>> start
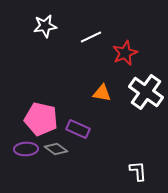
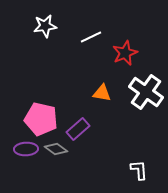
purple rectangle: rotated 65 degrees counterclockwise
white L-shape: moved 1 px right, 1 px up
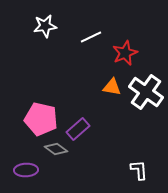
orange triangle: moved 10 px right, 6 px up
purple ellipse: moved 21 px down
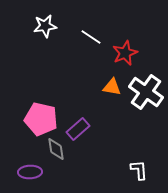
white line: rotated 60 degrees clockwise
gray diamond: rotated 45 degrees clockwise
purple ellipse: moved 4 px right, 2 px down
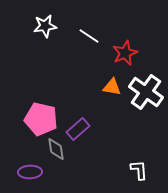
white line: moved 2 px left, 1 px up
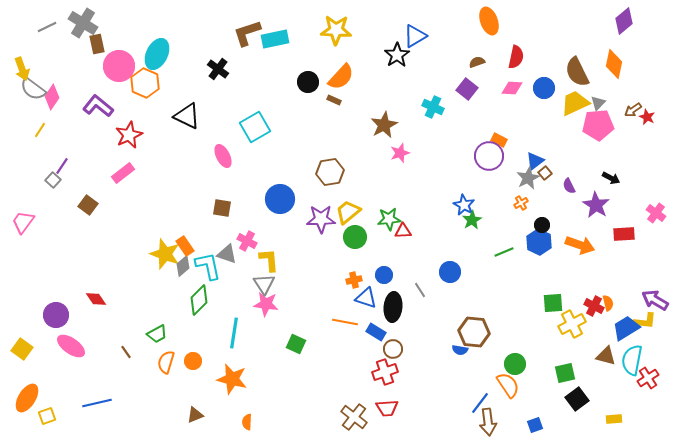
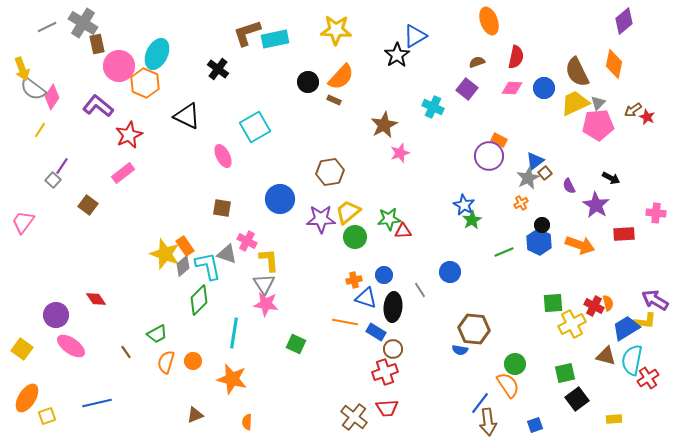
pink cross at (656, 213): rotated 30 degrees counterclockwise
brown hexagon at (474, 332): moved 3 px up
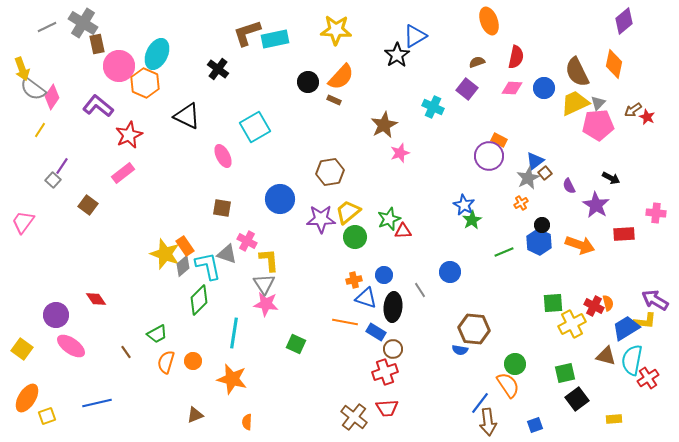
green star at (389, 219): rotated 15 degrees counterclockwise
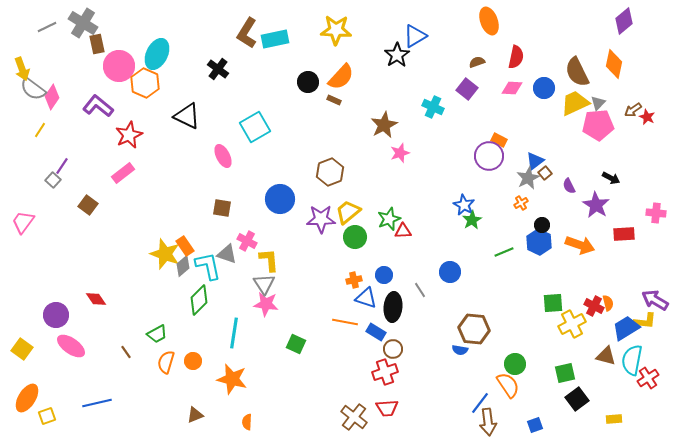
brown L-shape at (247, 33): rotated 40 degrees counterclockwise
brown hexagon at (330, 172): rotated 12 degrees counterclockwise
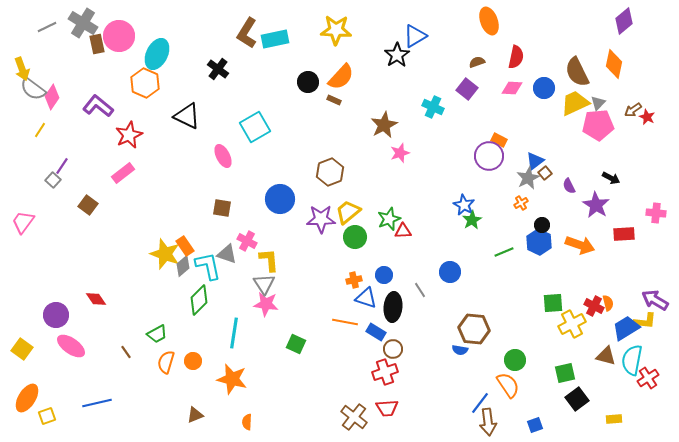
pink circle at (119, 66): moved 30 px up
green circle at (515, 364): moved 4 px up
>> end
_What to produce_
Copy every line of text from all the records above word for word, leaving out the pictures.

_Solution_
purple rectangle: rotated 65 degrees counterclockwise
white L-shape: moved 1 px right, 1 px up
orange triangle: moved 10 px right, 6 px up
purple ellipse: moved 21 px down
white line: rotated 60 degrees clockwise
gray diamond: rotated 45 degrees clockwise
purple ellipse: moved 4 px right, 2 px down
white line: moved 2 px left, 1 px up
pink cross at (656, 213): rotated 30 degrees counterclockwise
brown hexagon at (474, 332): moved 3 px up
green star at (389, 219): rotated 15 degrees counterclockwise
brown L-shape at (247, 33): rotated 40 degrees counterclockwise
brown hexagon at (330, 172): rotated 12 degrees counterclockwise
pink circle at (119, 66): moved 30 px up
green circle at (515, 364): moved 4 px up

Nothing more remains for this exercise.